=== Section Start ===
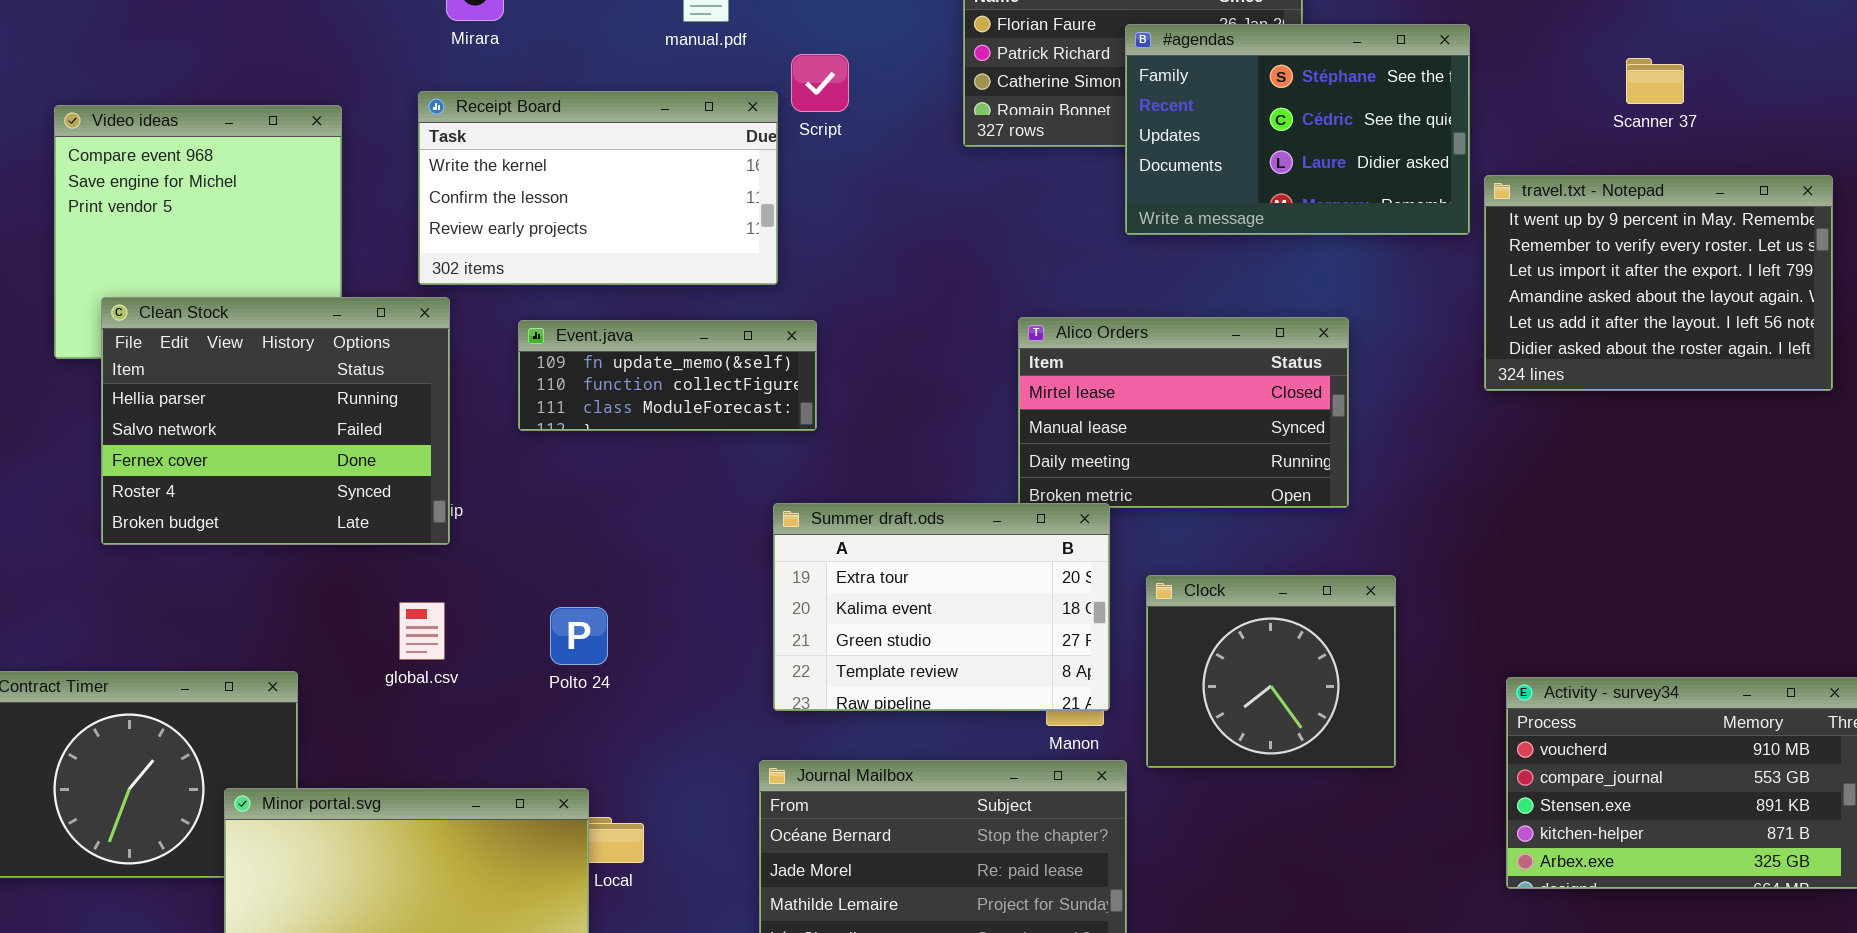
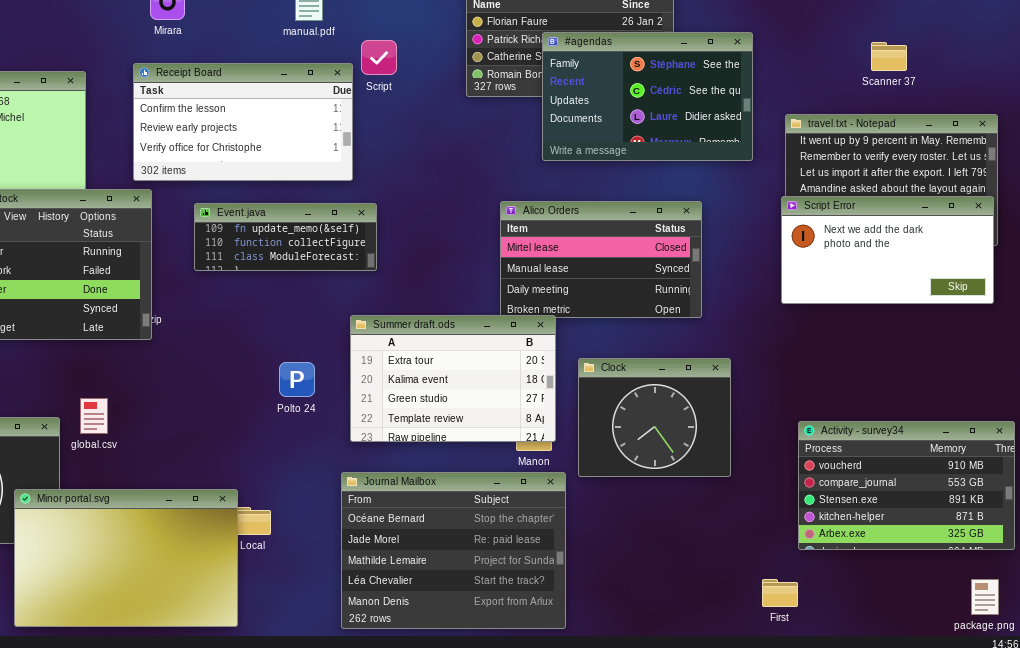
#agendas: [1125,24,1470,235] -> [542,32,753,161], moved
Receipt Board: [418,91,778,285] -> [133,63,353,181], scrolled down 1 row
Script Error: none -> [781,196,994,304], opened
global.csv: [399,602,445,660] -> [80,398,108,434], moved
Polto 24: [550,607,608,665] -> [279,362,315,397], moved

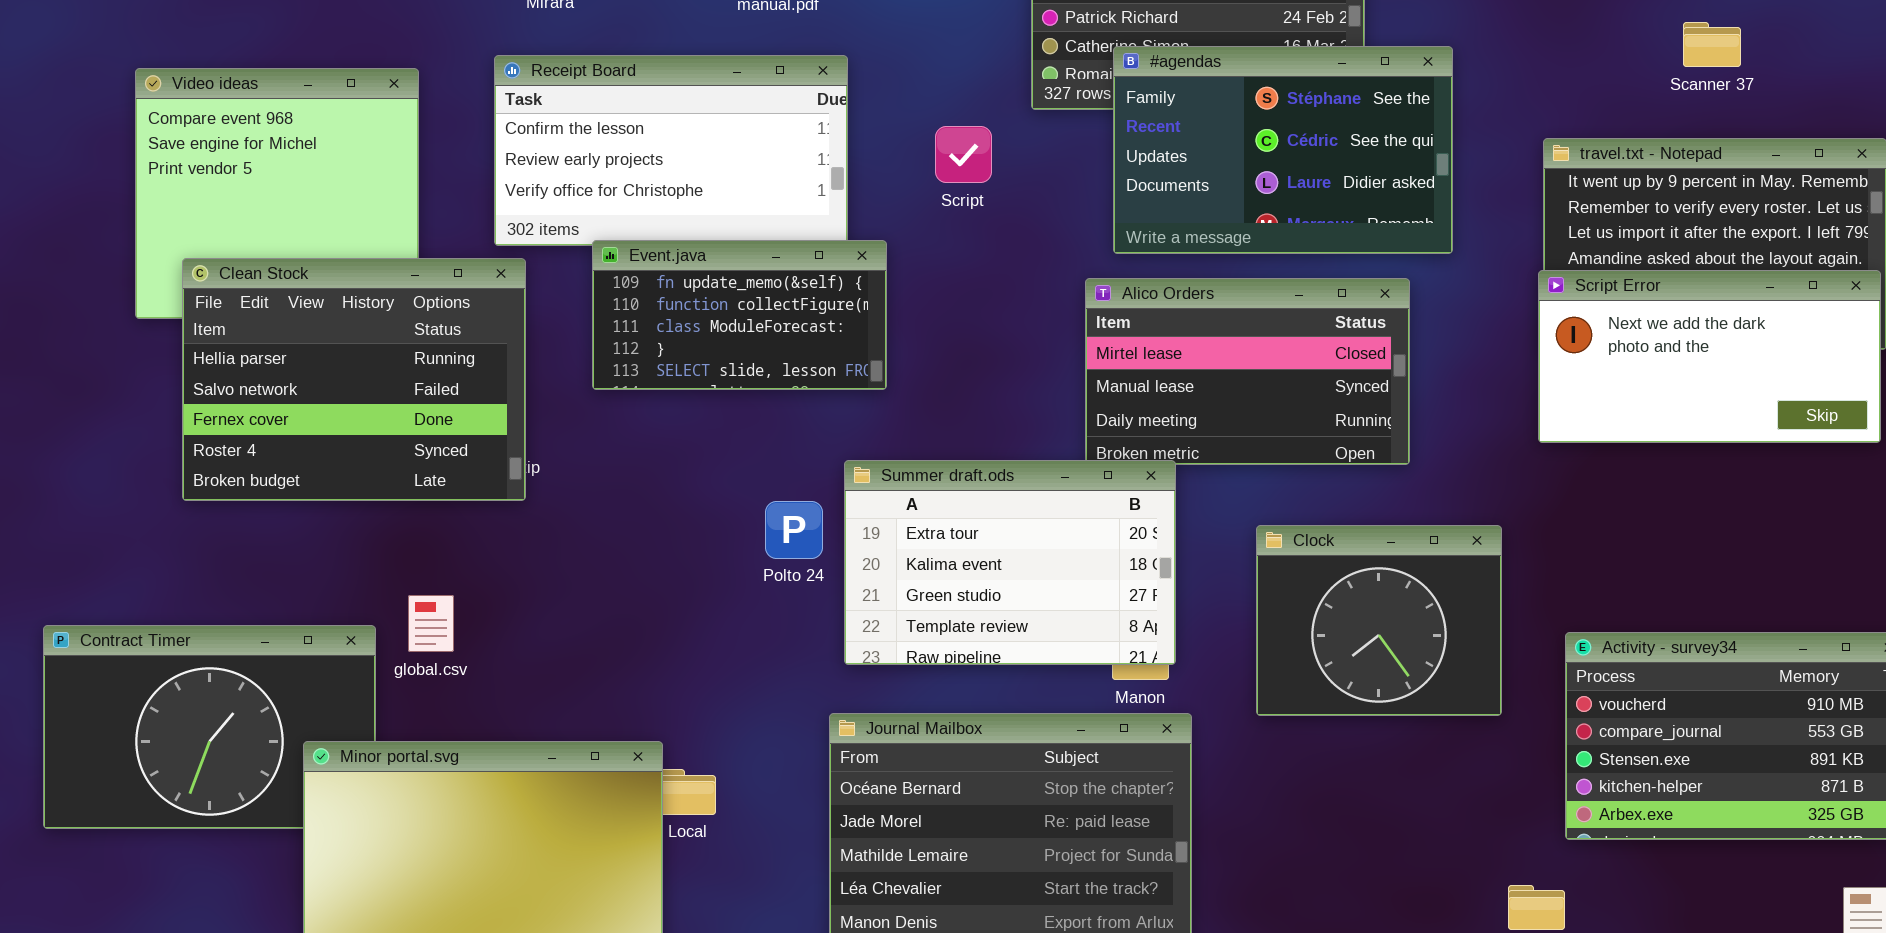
#agendas: [542,32,753,161] -> [1113,46,1453,254], moved
Script: [361,40,397,75] -> [935,126,992,183], moved
Event.java: [194,203,377,271] -> [592,240,887,390], resized
Clock: [578,358,731,477] -> [1256,525,1502,716], moved
Polto 24: [279,362,315,397] -> [765,501,823,559], moved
=== Section End ===
**Task goal:** Every line containing the string "Script" is required; copy each such line from the data.

**Reply:**
Script Error: none -> [781,196,994,304], opened
Script: [361,40,397,75] -> [935,126,992,183], moved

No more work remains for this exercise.